WORK INSTRUCTION -> Repeat the listing below exactly from the line with "IC1 pin PB2: SIG8 -> SIG5" through its last line. Skip every picture.

RECORDS PROVIDED ->
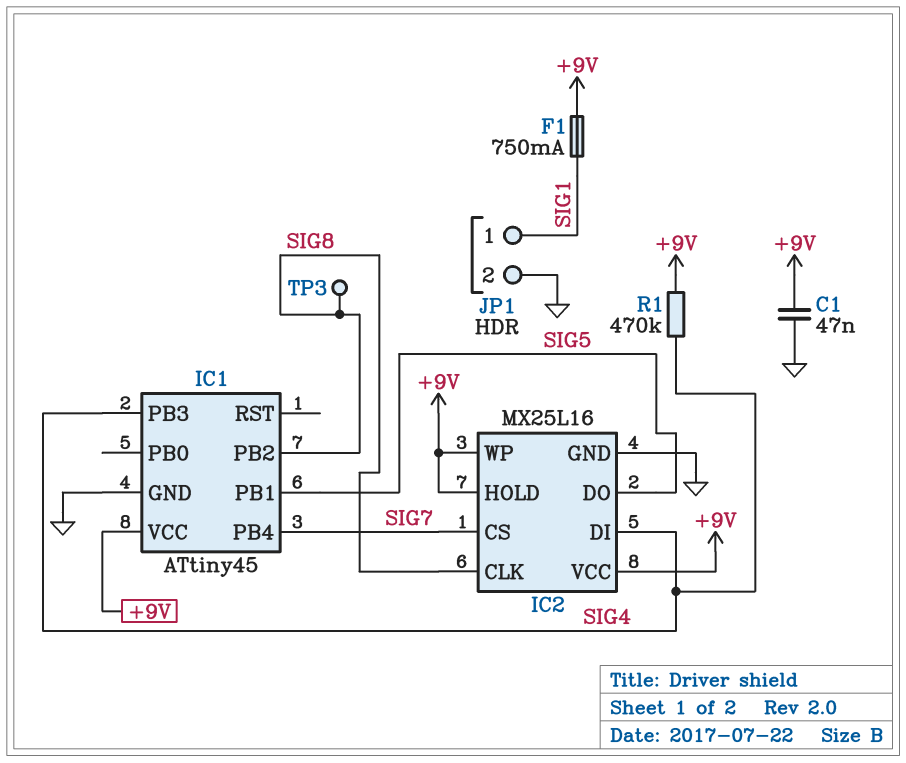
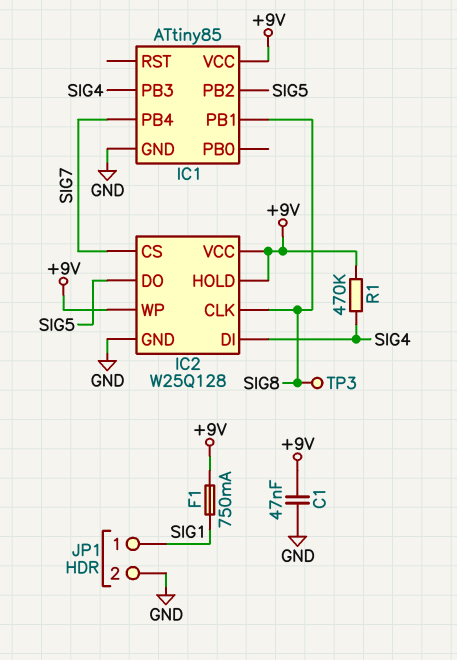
IC1: ATtiny45 -> ATtiny85
IC1 pin PB1: SIG5 -> SIG8
IC1 pin PB2: SIG8 -> SIG5
IC2: MX25L16 -> W25Q128

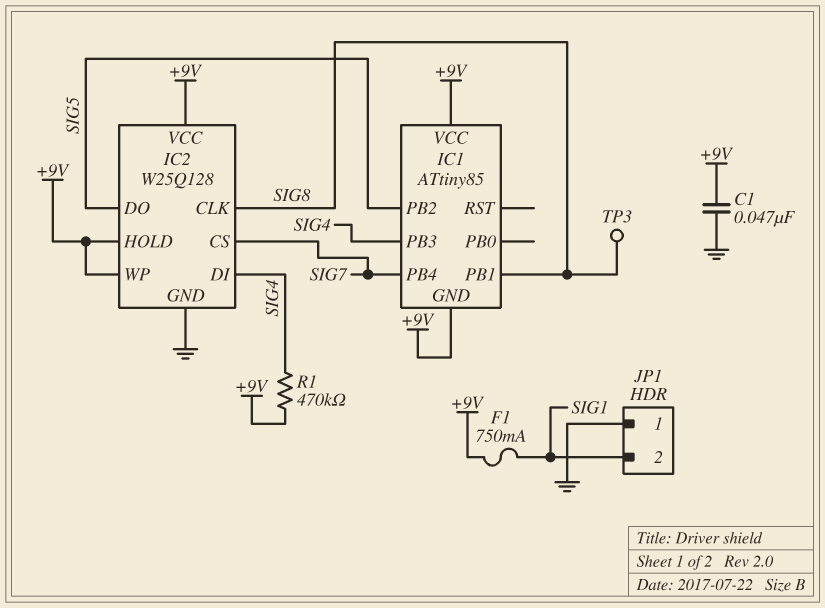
IC1 pin GND: GND -> +9V
JP1 pin 1: SIG1 -> GND
JP1 pin 2: GND -> SIG1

FINAL ANSWER ->
IC1 pin PB2: SIG8 -> SIG5
IC2: MX25L16 -> W25Q128

IC1 pin GND: GND -> +9V
JP1 pin 1: SIG1 -> GND
JP1 pin 2: GND -> SIG1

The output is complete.